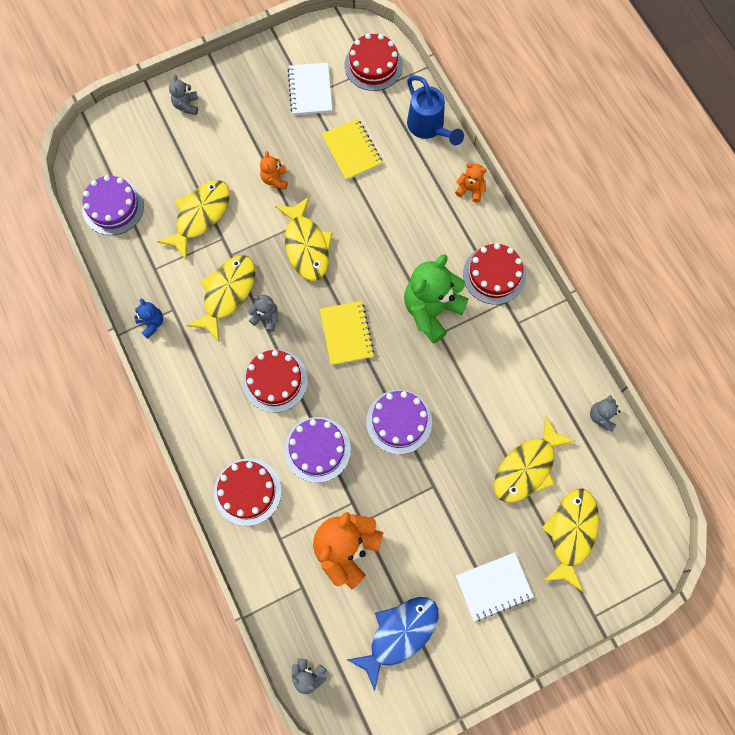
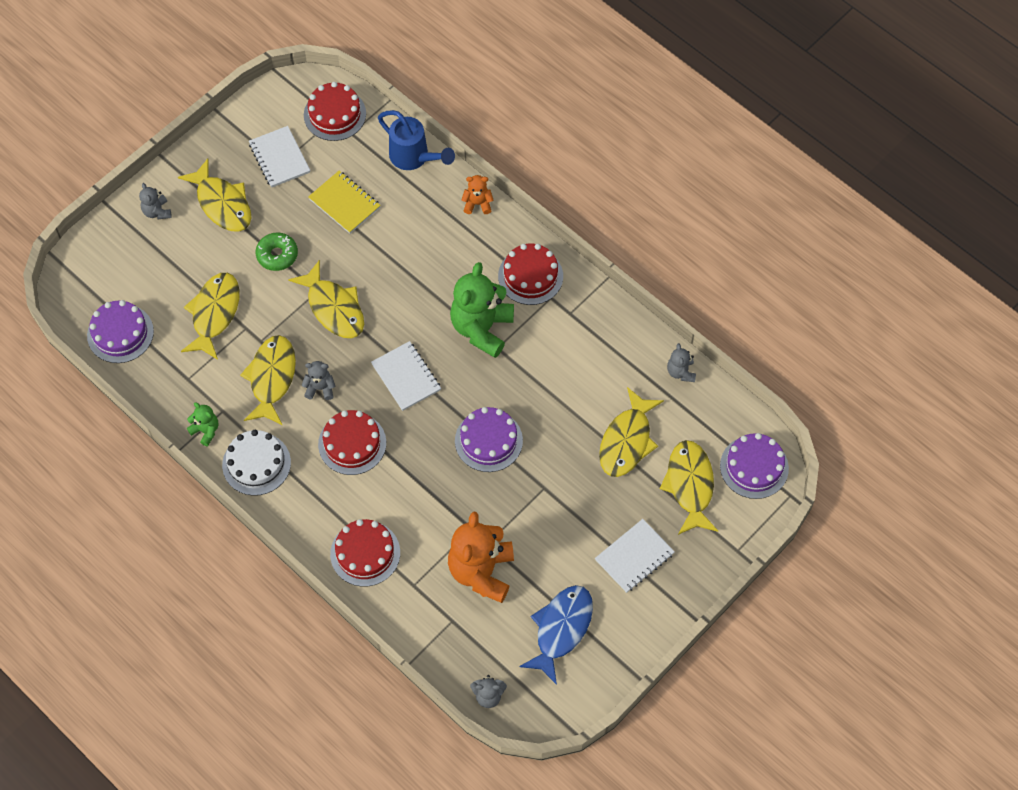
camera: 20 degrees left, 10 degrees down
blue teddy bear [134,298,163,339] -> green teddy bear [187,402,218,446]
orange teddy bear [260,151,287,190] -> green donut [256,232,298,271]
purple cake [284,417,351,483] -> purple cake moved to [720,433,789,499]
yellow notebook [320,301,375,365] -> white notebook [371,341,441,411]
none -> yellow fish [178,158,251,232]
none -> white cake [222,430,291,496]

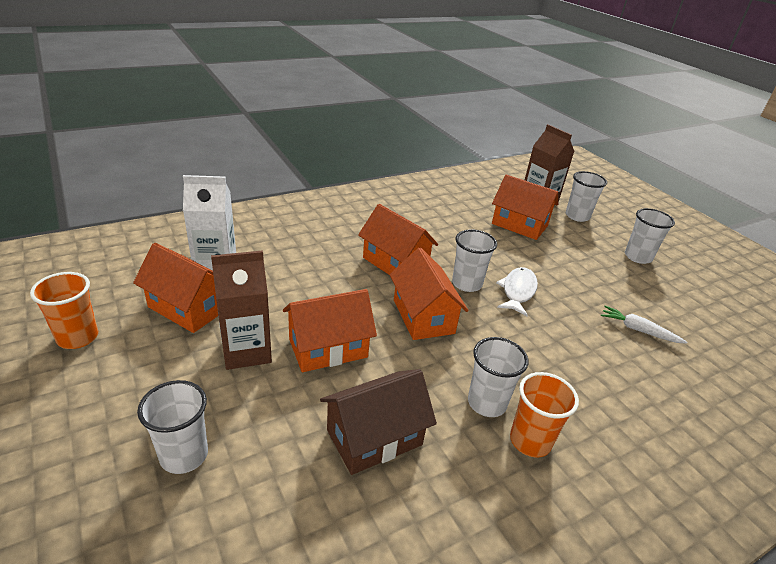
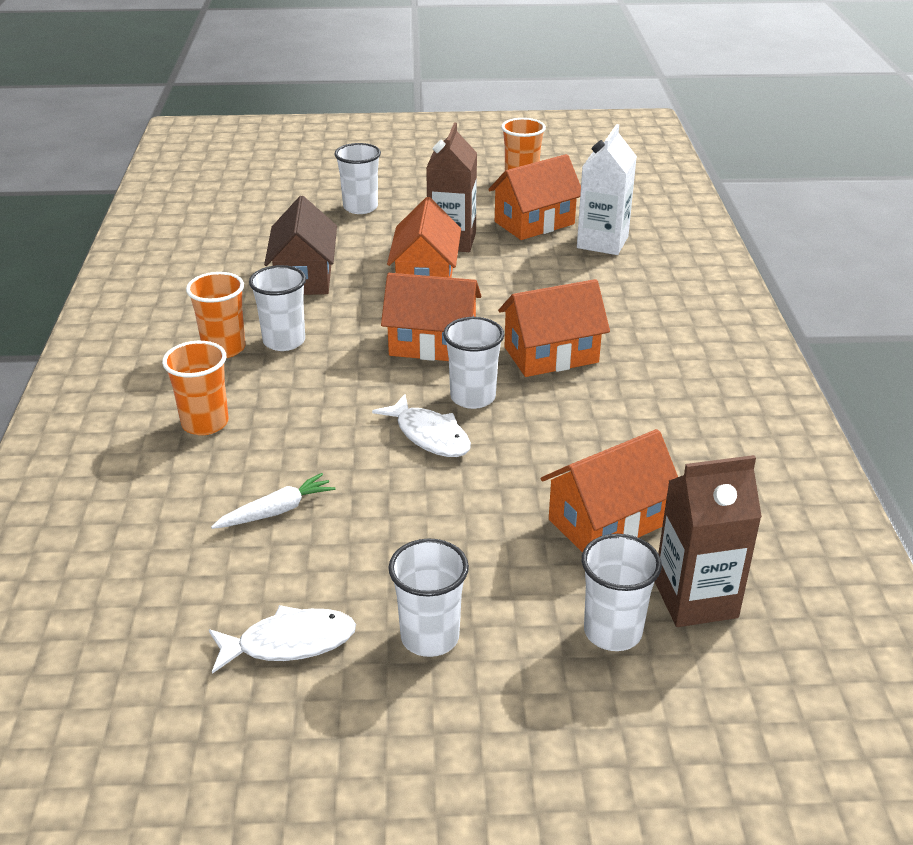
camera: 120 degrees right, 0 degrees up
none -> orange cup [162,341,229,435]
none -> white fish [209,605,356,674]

> _Goal of the exercise_
The answer must be an exact copy of the lines above, from the start of the records through the line with "purple cake [284,417,351,483]", and of nothing else; no pictures belong in it.

> _Answer section_
camera: 20 degrees left, 10 degrees down
blue teddy bear [134,298,163,339] -> green teddy bear [187,402,218,446]
orange teddy bear [260,151,287,190] -> green donut [256,232,298,271]
purple cake [284,417,351,483] -> purple cake moved to [720,433,789,499]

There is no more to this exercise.